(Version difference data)
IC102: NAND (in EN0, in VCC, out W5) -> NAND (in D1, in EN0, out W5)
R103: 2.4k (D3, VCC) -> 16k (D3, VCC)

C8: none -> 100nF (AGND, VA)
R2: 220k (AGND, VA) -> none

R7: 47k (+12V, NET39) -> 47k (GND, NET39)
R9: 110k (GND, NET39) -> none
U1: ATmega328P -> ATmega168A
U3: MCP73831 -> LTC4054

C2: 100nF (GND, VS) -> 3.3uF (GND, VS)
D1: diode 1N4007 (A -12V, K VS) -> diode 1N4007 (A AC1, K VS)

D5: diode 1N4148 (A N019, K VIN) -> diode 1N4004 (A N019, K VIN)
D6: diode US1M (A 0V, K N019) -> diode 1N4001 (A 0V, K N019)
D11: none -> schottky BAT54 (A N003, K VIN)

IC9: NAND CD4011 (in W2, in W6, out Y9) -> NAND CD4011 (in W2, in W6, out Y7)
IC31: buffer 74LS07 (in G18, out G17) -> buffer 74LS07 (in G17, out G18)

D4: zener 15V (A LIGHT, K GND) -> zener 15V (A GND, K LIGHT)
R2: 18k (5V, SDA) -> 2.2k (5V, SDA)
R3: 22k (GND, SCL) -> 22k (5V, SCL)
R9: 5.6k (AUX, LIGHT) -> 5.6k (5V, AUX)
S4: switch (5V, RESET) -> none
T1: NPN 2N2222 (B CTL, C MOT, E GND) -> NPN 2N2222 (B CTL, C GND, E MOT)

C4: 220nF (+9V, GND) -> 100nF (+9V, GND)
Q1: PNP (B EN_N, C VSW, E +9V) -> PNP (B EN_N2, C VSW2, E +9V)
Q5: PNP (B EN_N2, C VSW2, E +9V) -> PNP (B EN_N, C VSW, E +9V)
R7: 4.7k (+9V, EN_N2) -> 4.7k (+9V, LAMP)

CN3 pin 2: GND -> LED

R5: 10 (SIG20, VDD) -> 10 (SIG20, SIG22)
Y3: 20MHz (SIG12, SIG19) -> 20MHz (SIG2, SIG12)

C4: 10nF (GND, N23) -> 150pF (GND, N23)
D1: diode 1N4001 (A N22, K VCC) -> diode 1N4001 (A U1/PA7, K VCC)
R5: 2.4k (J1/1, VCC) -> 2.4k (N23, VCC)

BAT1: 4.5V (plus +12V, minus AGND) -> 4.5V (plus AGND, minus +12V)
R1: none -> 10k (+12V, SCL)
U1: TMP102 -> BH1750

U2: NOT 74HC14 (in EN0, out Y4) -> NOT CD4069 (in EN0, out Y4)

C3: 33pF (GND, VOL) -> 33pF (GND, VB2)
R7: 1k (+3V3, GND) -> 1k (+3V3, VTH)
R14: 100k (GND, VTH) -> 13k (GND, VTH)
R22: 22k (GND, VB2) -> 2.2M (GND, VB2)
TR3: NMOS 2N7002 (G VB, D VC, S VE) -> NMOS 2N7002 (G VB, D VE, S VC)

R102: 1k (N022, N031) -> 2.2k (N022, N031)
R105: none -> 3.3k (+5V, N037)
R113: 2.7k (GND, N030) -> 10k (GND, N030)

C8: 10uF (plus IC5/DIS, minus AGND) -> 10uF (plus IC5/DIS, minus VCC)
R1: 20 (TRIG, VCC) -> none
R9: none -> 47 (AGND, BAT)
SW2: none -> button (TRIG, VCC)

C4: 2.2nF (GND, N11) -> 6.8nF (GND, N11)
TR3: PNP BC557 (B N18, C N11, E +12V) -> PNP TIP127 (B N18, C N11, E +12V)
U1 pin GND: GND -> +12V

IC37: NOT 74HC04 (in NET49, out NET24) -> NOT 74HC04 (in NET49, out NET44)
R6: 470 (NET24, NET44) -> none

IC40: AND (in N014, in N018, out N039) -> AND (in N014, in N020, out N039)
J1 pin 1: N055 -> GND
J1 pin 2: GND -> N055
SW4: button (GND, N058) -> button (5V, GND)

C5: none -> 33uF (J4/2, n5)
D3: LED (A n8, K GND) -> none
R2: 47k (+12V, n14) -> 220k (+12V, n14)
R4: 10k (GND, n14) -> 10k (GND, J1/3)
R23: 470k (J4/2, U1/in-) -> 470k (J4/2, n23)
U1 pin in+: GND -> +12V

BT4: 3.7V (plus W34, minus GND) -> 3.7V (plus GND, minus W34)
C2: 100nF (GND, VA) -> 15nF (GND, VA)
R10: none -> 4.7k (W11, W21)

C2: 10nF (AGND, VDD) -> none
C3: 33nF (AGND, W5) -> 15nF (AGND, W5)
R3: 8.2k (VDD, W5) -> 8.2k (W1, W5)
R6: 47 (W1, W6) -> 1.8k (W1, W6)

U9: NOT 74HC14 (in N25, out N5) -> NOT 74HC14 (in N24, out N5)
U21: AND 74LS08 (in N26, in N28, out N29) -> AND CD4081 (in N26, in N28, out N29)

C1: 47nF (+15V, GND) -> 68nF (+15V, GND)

Task directions
Write out each line above containing "diode".

Answer area
D1: diode 1N4007 (A -12V, K VS) -> diode 1N4007 (A AC1, K VS)
D5: diode 1N4148 (A N019, K VIN) -> diode 1N4004 (A N019, K VIN)
D6: diode US1M (A 0V, K N019) -> diode 1N4001 (A 0V, K N019)
D1: diode 1N4001 (A N22, K VCC) -> diode 1N4001 (A U1/PA7, K VCC)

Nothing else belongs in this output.